> _What is needed_
Filter the records down to the lines that hold the word "brick", and copy each of those lines.

─── Provided entries

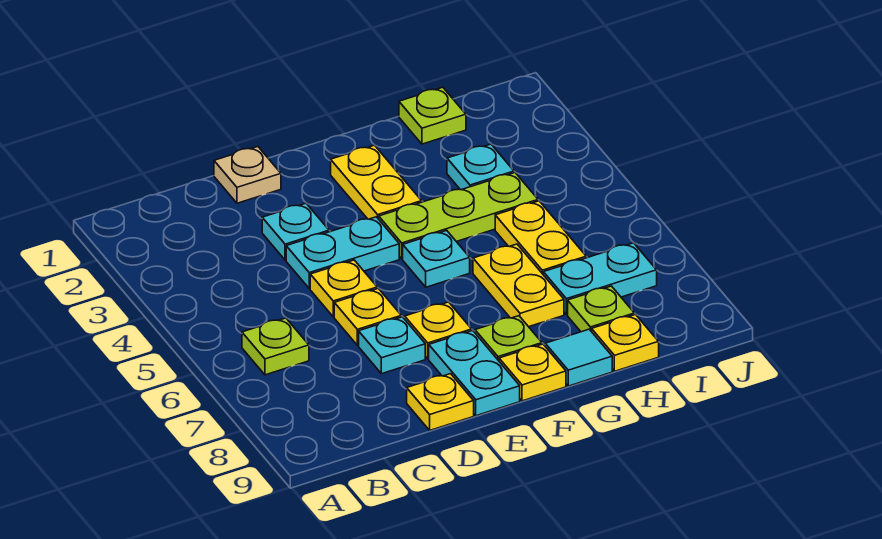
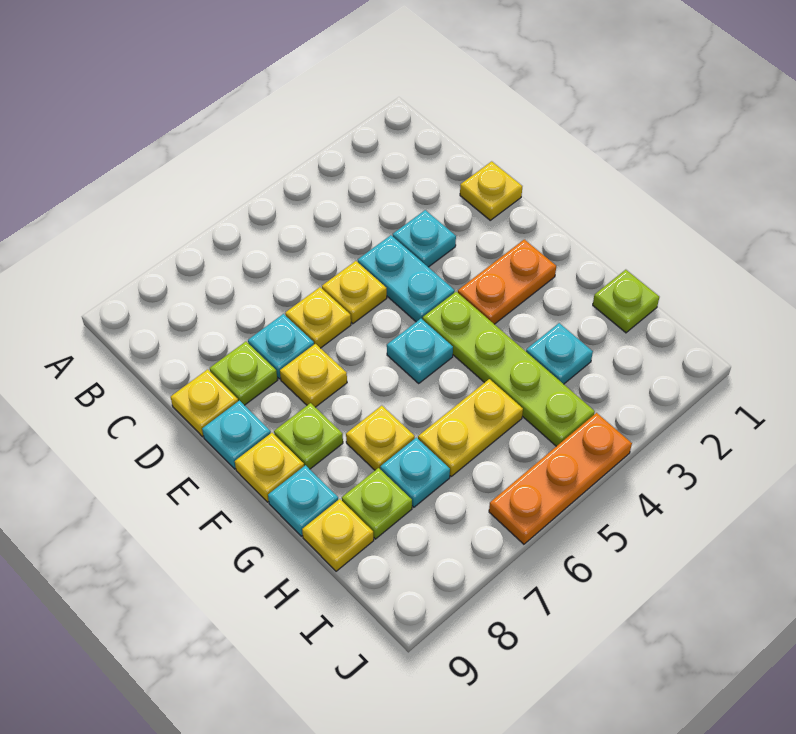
lime plate B6 level 1 -> lime plate D8 level 1
tan plate D1 level 1 -> yellow plate D1 level 1
cyan plate E8:E9 level 1 -> cyan plate E9 level 1
yellow plate F2:F3 level 1 -> orange plate F2:F3 level 1
lime plate F4:H4 level 1 -> lime plate F4:I4 level 1
yellow plate G6:G7 level 1 -> yellow plate G7 level 1
cyan tile G9 level 1 -> cyan plate G9 level 1
cyan plate H7:I7 level 1 -> cyan plate H7 level 1
none -> orange plate J4:J6 level 1

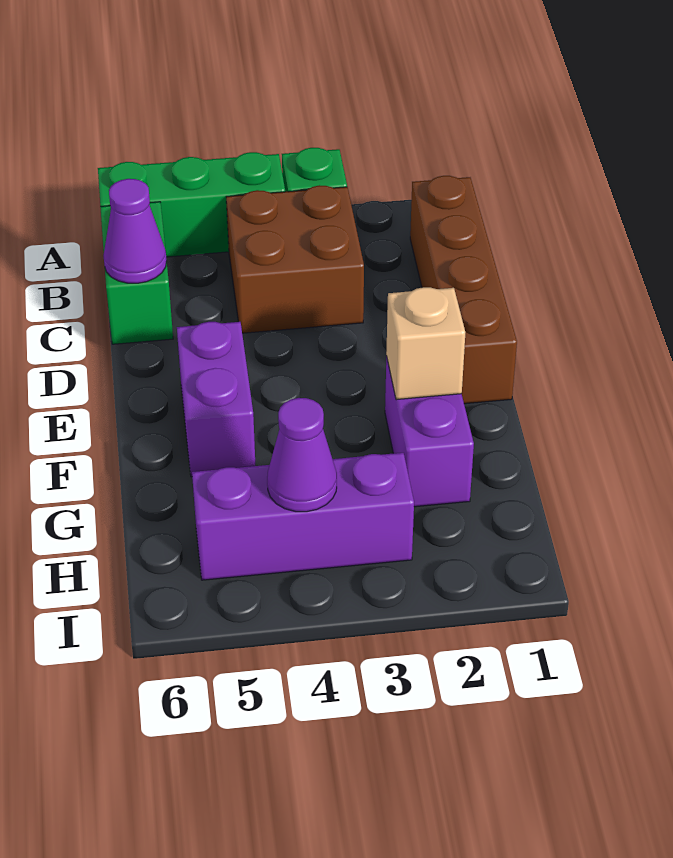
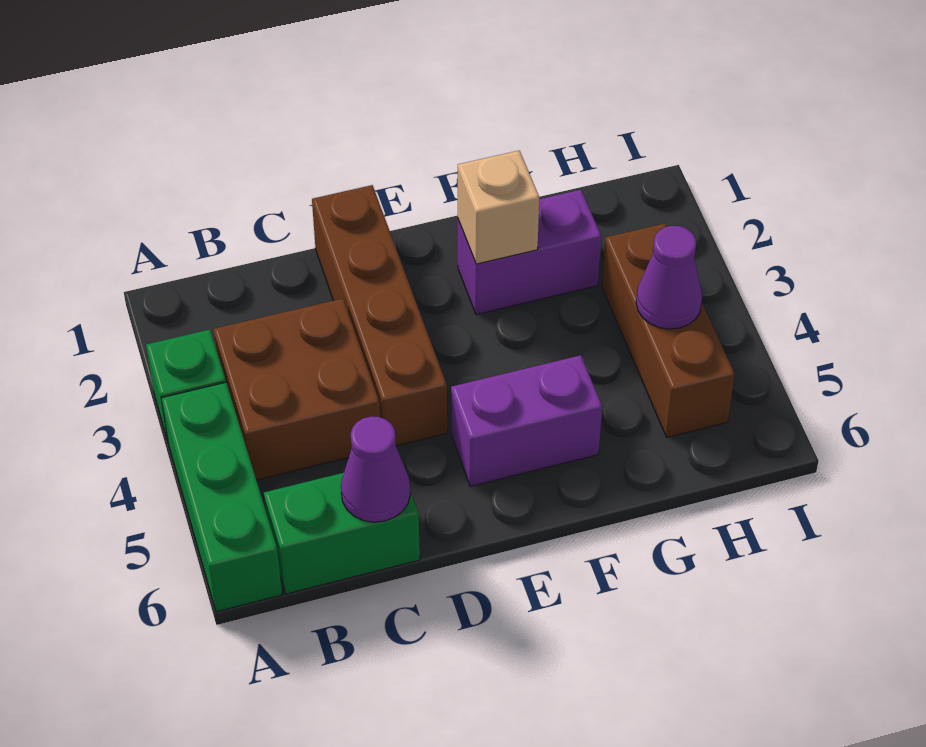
brown brick B1:E1 level 1 -> brown brick D1:D4 level 1
purple brick H3:H5 level 1 -> brown brick H3:H5 level 1

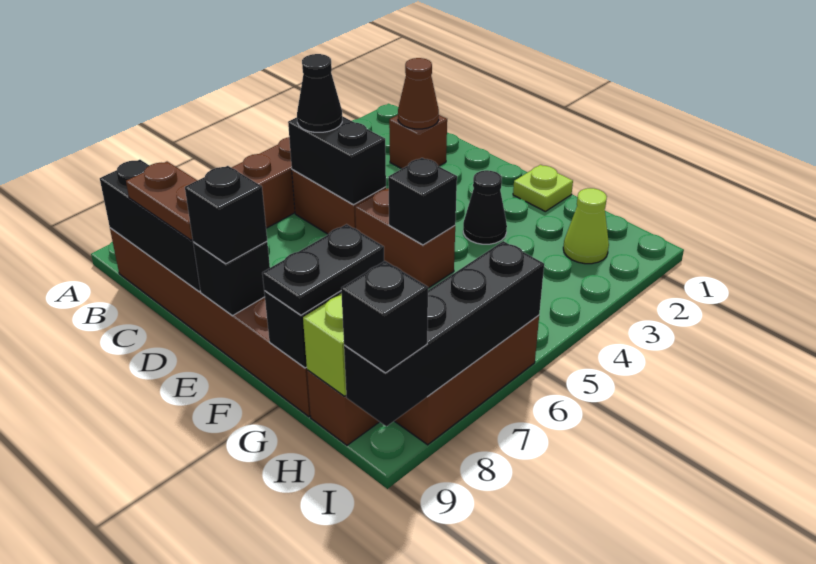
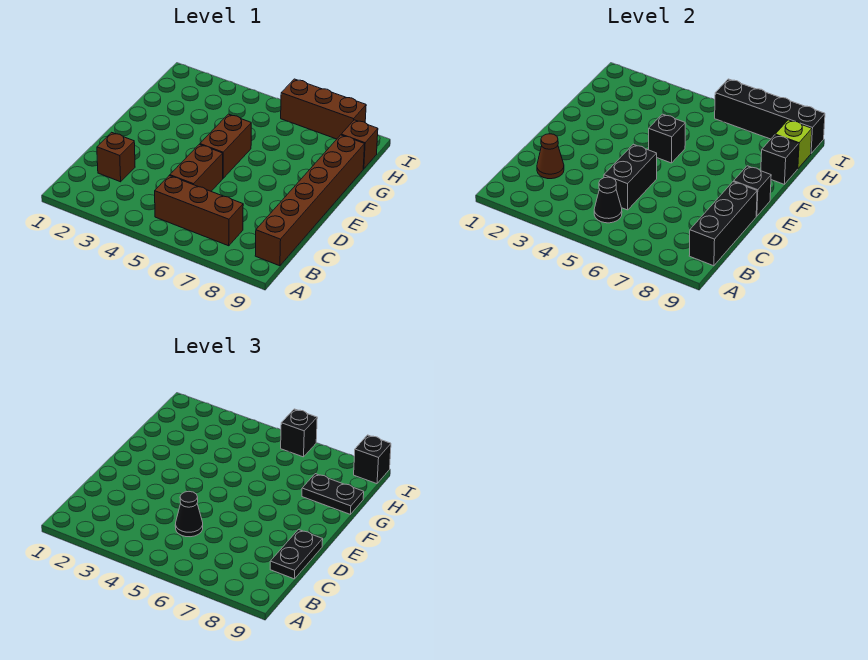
brown plate C9:D9 level 3 -> black plate C9:D9 level 3
black brick E9 level 3 -> black brick I6 level 3
lime plate F1 level 1 -> none
black cone F3 level 1 -> black cone B5 level 2
lime cone H2 level 1 -> none

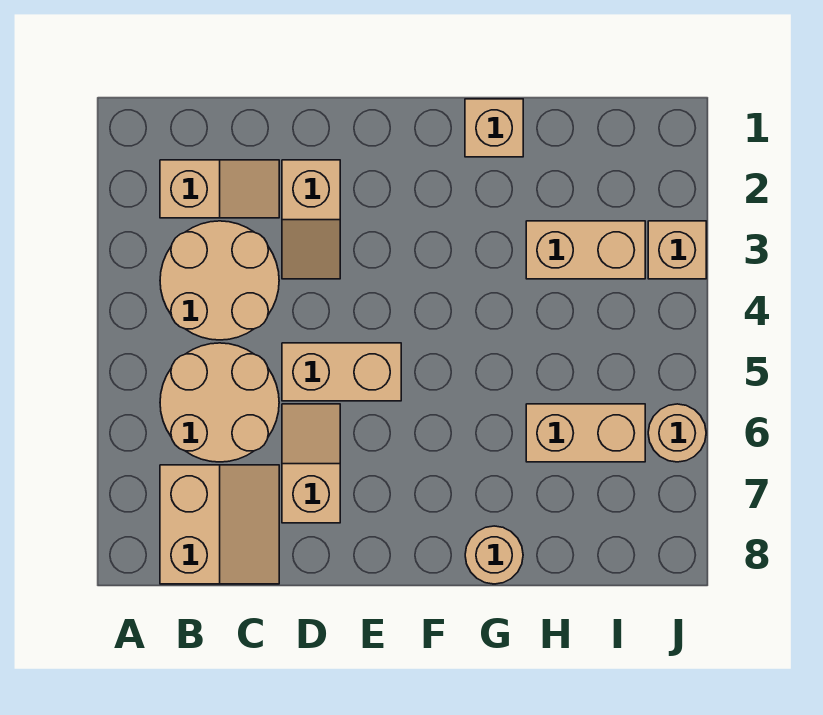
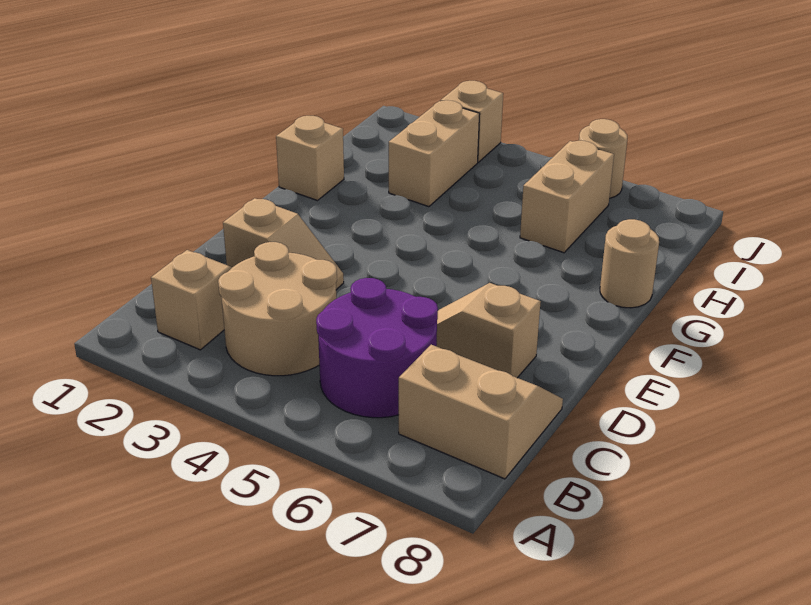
tan round brick B5:C6 level 1 -> purple round brick B5:C6 level 1
tan brick D5:E5 level 1 -> none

──────

> _Response to the exercise_
brown brick B1:E1 level 1 -> brown brick D1:D4 level 1
purple brick H3:H5 level 1 -> brown brick H3:H5 level 1
black brick E9 level 3 -> black brick I6 level 3
tan round brick B5:C6 level 1 -> purple round brick B5:C6 level 1
tan brick D5:E5 level 1 -> none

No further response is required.